### Task directions
Write every line below out again exactly, images omitted.

### Provided material
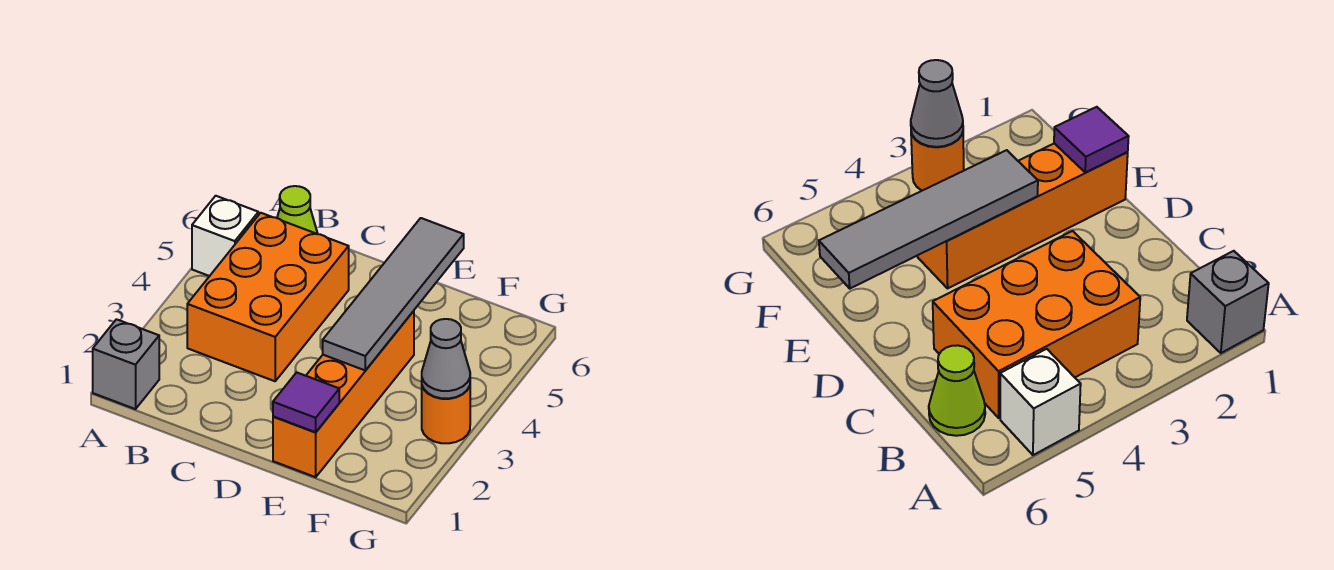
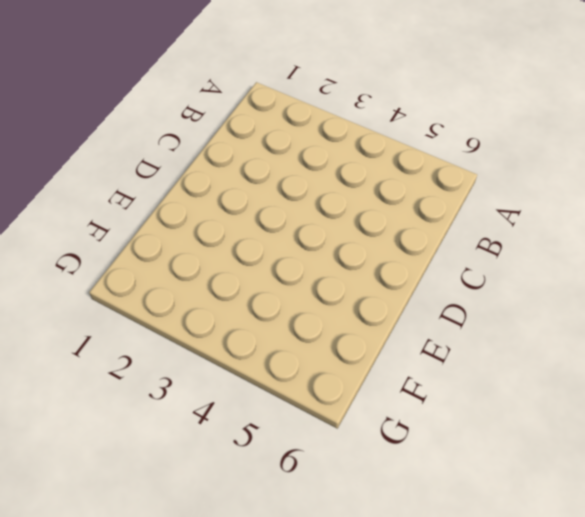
none -> grey 1x1 brick [93,319,159,409]
none -> white 1x1 brick [192,196,258,276]

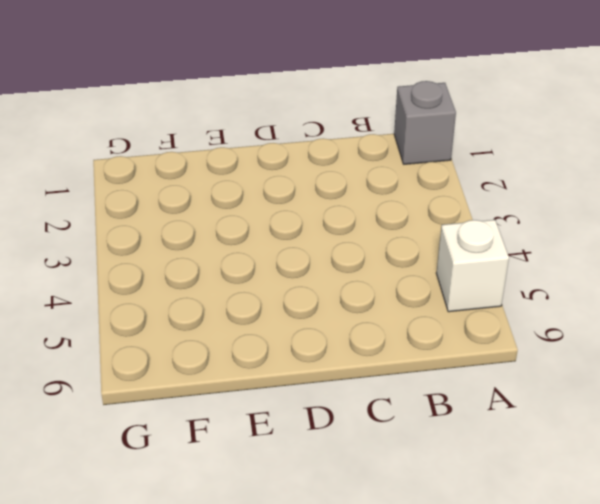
none -> orange 2x3 brick [187,213,349,381]
none -> lime 1x1 cone [277,186,318,234]

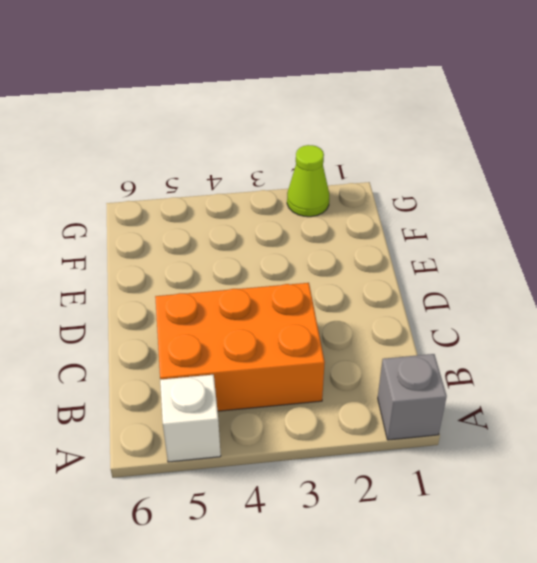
lime 1x1 cone [287,145,329,217] -> lime 1x1 cone moved to [277,186,318,234]
none -> orange 1x4 brick [273,311,414,477]
none -> orange 1x1 round brick [422,386,470,443]

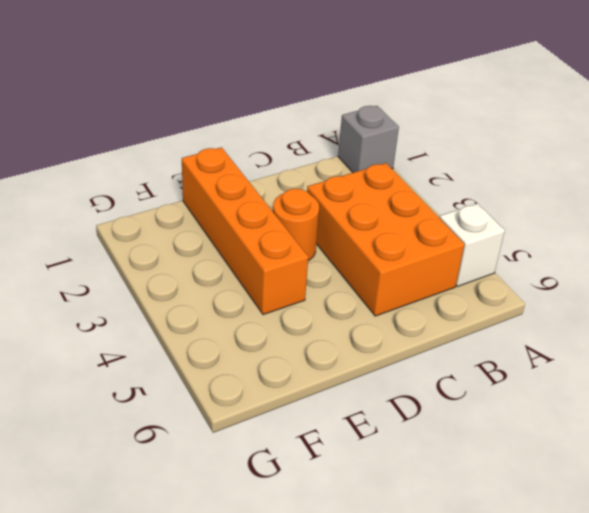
orange 1x1 round brick [273,189,319,261] -> orange 1x1 round brick moved to [422,386,470,443]
none -> lime 1x1 cone [277,186,318,234]
none -> purple 1x1 tile [273,372,339,432]

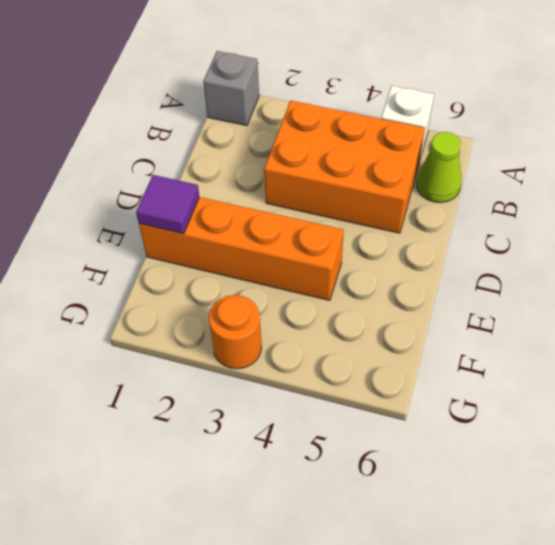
none -> grey 1x4 tile [323,218,464,370]
none -> grey 1x1 cone [422,319,470,399]

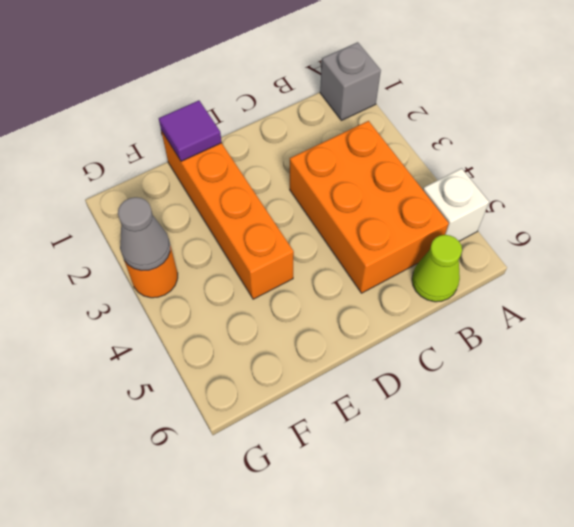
none -> grey 1x4 tile [323,218,464,370]

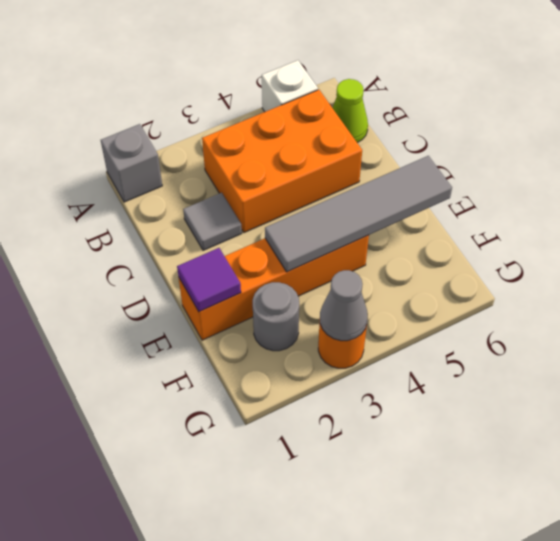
grey 1x1 tile [183,193,242,250] -> none
grey 1x1 round brick [253,282,299,351] -> none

### Completed exercise
none -> grey 1x1 brick [93,319,159,409]
none -> white 1x1 brick [192,196,258,276]

none -> orange 2x3 brick [187,213,349,381]
none -> lime 1x1 cone [277,186,318,234]

lime 1x1 cone [287,145,329,217] -> lime 1x1 cone moved to [277,186,318,234]
none -> orange 1x4 brick [273,311,414,477]
none -> orange 1x1 round brick [422,386,470,443]

orange 1x1 round brick [273,189,319,261] -> orange 1x1 round brick moved to [422,386,470,443]
none -> lime 1x1 cone [277,186,318,234]
none -> purple 1x1 tile [273,372,339,432]

none -> grey 1x4 tile [323,218,464,370]
none -> grey 1x1 cone [422,319,470,399]

none -> grey 1x4 tile [323,218,464,370]

grey 1x1 tile [183,193,242,250] -> none
grey 1x1 round brick [253,282,299,351] -> none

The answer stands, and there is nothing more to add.